_Brief_. With "niebieski" as the search word, show every line of the material that has it.

_Extracted entries_.
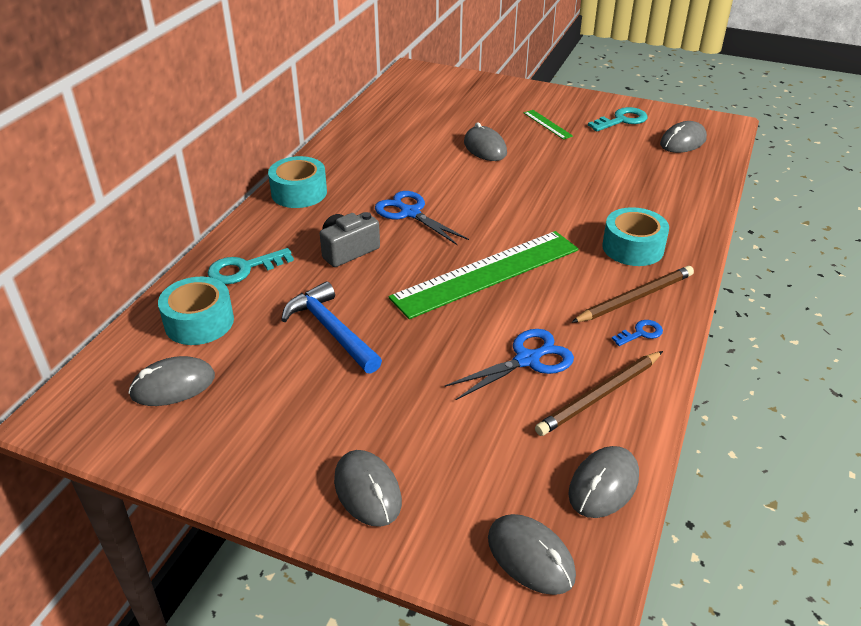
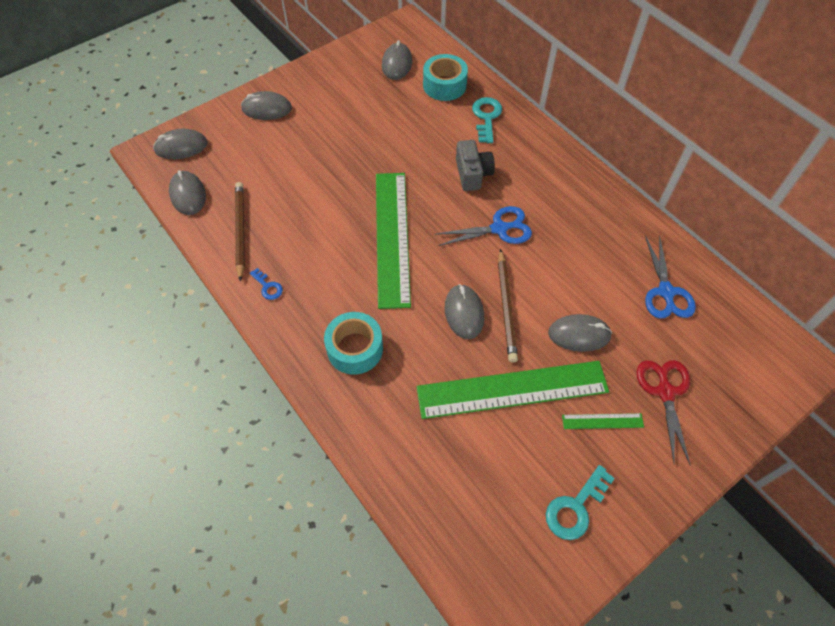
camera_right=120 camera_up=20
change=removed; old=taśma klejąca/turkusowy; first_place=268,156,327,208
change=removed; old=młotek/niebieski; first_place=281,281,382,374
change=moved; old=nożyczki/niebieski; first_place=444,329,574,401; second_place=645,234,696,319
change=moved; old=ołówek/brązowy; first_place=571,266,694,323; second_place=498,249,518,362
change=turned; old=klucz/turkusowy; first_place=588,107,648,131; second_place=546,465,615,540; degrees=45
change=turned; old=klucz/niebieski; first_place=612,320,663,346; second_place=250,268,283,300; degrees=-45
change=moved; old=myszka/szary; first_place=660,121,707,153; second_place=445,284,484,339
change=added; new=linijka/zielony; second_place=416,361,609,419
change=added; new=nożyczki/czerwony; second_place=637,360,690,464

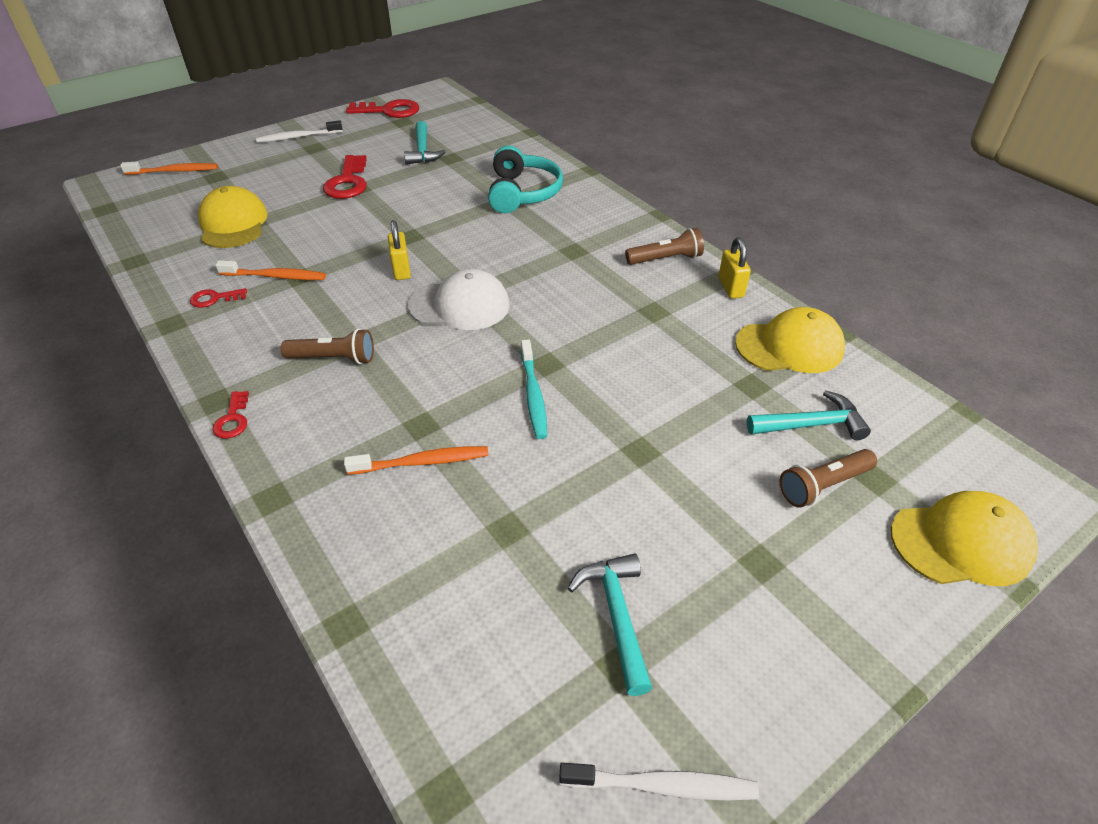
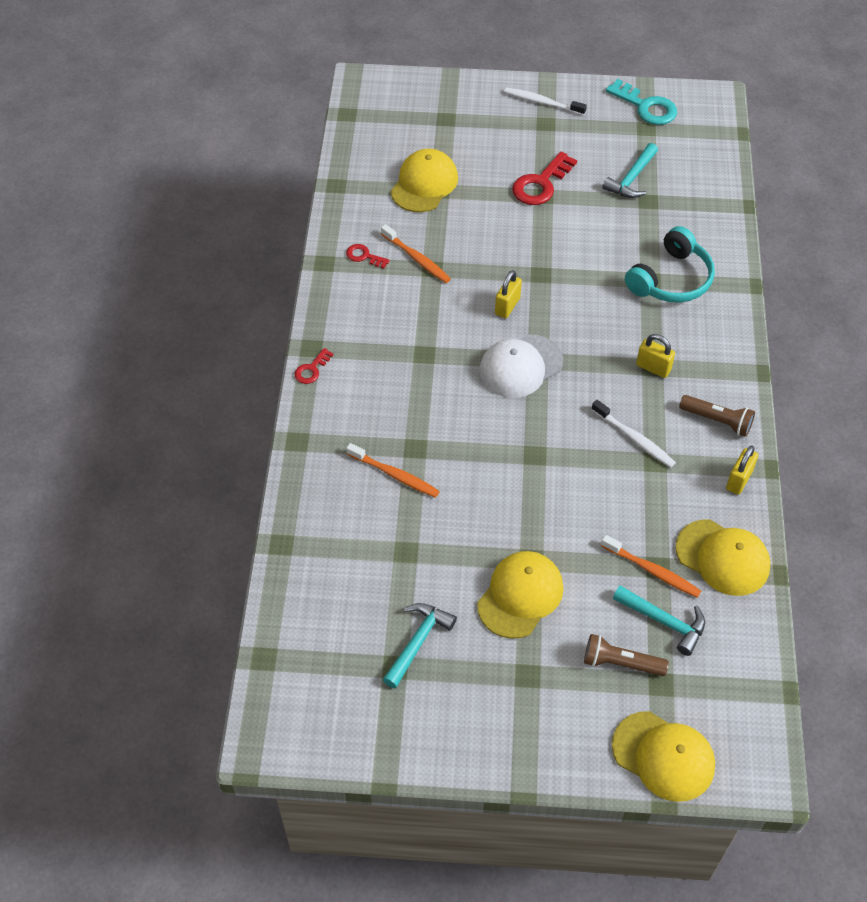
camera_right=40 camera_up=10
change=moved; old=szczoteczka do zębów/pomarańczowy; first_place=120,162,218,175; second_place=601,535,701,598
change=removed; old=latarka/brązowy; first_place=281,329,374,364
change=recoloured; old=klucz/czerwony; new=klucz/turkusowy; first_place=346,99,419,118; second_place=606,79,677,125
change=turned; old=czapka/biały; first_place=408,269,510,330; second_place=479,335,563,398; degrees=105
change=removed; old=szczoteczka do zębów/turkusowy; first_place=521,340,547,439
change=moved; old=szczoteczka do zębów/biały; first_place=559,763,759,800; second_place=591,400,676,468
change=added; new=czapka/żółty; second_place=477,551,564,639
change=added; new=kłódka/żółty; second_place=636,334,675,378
...
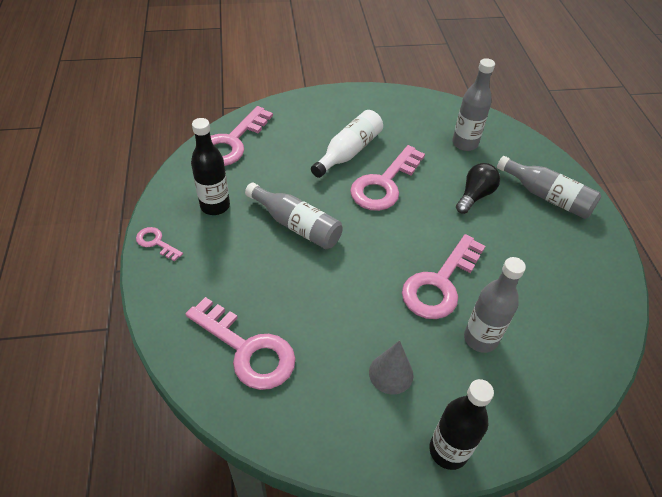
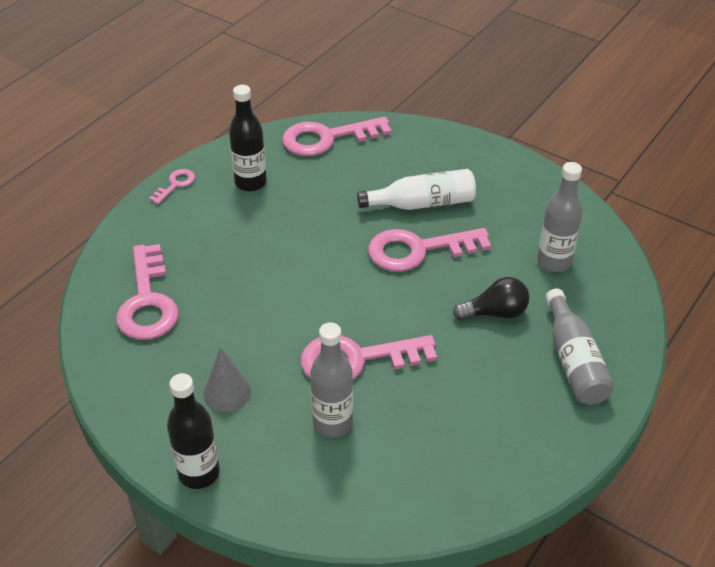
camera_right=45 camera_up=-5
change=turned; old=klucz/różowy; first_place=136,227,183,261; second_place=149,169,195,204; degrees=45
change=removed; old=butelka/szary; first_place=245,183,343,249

_Answer_.
change=removed; old=młotek/niebieski; first_place=281,281,382,374
change=moved; old=nożyczki/niebieski; first_place=444,329,574,401; second_place=645,234,696,319
change=turned; old=klucz/niebieski; first_place=612,320,663,346; second_place=250,268,283,300; degrees=-45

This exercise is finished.